Required task ▸ Count the lines in the records below that contain the string "tuplet", and reply with that number alone.

Supplied records ▸
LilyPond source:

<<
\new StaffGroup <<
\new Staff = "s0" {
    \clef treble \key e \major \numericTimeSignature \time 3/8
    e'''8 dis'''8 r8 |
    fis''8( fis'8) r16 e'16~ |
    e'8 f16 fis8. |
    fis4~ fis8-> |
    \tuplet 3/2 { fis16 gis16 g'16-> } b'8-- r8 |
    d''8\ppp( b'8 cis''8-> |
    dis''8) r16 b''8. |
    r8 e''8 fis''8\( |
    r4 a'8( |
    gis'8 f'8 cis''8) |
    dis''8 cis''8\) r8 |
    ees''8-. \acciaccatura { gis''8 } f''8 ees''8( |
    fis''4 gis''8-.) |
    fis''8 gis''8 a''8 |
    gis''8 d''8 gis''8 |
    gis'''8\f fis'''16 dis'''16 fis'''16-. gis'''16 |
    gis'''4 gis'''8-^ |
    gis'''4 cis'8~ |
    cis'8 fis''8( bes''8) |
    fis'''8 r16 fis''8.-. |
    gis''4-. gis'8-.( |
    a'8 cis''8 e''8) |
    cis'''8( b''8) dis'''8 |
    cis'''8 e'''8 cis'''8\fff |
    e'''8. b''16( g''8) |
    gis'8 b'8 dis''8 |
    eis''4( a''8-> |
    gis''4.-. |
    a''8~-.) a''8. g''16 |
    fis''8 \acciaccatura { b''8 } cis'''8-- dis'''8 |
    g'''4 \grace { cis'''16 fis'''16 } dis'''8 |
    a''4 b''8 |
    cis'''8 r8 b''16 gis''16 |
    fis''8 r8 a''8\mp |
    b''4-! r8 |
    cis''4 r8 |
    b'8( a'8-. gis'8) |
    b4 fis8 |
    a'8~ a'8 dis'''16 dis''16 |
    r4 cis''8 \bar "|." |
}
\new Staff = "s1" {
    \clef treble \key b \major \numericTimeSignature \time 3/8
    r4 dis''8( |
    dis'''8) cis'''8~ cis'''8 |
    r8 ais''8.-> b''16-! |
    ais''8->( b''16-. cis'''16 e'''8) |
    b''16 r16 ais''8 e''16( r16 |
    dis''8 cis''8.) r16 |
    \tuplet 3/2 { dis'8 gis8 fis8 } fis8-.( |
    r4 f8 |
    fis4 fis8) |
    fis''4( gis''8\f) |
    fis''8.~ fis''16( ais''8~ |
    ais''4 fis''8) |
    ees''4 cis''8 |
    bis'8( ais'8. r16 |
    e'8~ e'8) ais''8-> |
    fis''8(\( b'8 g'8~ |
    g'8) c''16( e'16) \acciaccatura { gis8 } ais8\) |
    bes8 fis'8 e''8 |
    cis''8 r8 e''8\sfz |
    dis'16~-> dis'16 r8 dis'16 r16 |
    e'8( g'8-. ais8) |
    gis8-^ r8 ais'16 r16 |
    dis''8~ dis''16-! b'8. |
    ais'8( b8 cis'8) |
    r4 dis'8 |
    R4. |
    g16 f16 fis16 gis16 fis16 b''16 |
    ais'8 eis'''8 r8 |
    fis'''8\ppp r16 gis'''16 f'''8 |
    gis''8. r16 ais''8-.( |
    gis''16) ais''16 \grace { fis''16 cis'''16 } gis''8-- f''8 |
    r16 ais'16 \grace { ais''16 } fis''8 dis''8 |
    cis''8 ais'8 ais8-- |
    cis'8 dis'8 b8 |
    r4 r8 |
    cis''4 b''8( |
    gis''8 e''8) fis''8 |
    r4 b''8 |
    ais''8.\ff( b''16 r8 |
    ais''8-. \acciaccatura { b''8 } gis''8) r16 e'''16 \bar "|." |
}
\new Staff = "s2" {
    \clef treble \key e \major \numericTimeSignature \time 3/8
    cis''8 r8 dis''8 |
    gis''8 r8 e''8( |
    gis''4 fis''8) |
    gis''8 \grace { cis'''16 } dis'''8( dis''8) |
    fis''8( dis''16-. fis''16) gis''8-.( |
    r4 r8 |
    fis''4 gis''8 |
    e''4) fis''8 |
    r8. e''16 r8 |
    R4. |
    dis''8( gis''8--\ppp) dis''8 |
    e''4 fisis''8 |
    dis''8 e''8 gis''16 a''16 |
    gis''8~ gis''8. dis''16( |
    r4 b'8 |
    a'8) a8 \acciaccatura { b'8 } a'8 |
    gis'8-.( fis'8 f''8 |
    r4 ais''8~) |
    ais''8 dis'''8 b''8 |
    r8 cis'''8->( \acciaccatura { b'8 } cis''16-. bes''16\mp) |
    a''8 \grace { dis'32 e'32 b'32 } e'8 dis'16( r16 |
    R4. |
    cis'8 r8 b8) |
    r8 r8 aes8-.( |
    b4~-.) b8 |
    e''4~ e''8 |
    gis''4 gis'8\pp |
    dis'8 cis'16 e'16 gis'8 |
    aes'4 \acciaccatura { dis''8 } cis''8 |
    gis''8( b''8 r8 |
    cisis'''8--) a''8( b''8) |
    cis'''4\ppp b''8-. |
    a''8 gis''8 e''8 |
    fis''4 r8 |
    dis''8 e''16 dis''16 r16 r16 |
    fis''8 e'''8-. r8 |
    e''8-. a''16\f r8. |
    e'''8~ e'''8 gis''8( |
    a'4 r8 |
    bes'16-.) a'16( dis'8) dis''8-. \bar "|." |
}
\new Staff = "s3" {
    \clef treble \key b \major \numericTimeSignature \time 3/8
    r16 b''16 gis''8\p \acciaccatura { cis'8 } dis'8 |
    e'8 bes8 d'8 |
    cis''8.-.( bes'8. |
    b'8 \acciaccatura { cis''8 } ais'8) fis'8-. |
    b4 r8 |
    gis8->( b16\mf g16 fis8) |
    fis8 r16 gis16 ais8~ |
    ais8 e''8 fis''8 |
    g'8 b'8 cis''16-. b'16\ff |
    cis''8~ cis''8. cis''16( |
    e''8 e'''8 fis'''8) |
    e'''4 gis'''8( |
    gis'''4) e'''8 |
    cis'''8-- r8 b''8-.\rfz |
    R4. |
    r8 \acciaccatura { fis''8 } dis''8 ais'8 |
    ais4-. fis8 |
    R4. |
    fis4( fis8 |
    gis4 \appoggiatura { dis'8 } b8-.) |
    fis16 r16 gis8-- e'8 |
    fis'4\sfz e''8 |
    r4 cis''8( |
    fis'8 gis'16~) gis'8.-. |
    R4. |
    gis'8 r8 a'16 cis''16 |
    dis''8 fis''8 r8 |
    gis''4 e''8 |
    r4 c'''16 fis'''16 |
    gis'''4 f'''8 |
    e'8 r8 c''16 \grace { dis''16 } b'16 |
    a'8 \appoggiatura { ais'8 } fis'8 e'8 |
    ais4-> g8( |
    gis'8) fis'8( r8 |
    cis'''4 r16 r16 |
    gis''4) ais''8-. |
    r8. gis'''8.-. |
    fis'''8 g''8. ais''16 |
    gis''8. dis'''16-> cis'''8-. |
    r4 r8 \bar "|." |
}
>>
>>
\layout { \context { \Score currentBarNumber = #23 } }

Result below ▸ 2